*Directions*
The finished copy should match every record exactly and contain no pictures.

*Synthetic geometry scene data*

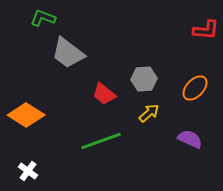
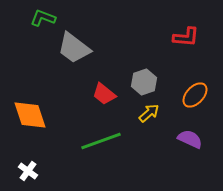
red L-shape: moved 20 px left, 7 px down
gray trapezoid: moved 6 px right, 5 px up
gray hexagon: moved 3 px down; rotated 15 degrees counterclockwise
orange ellipse: moved 7 px down
orange diamond: moved 4 px right; rotated 39 degrees clockwise
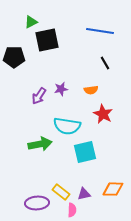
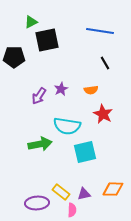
purple star: rotated 16 degrees counterclockwise
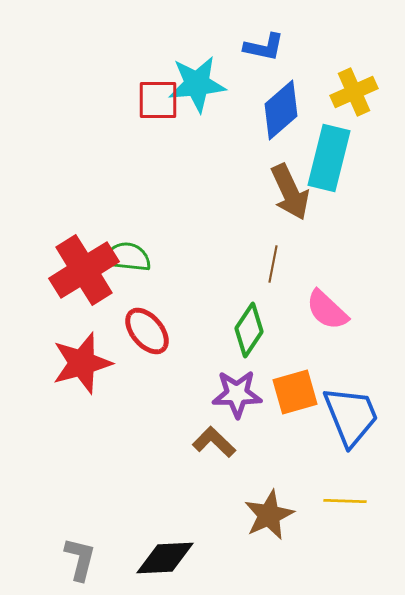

*Solution to this exercise*
red L-shape: moved 20 px left, 7 px down
gray trapezoid: moved 6 px right, 5 px up
gray hexagon: moved 3 px down; rotated 15 degrees counterclockwise
orange ellipse: moved 7 px down
orange diamond: moved 4 px right; rotated 39 degrees clockwise
purple star: rotated 16 degrees counterclockwise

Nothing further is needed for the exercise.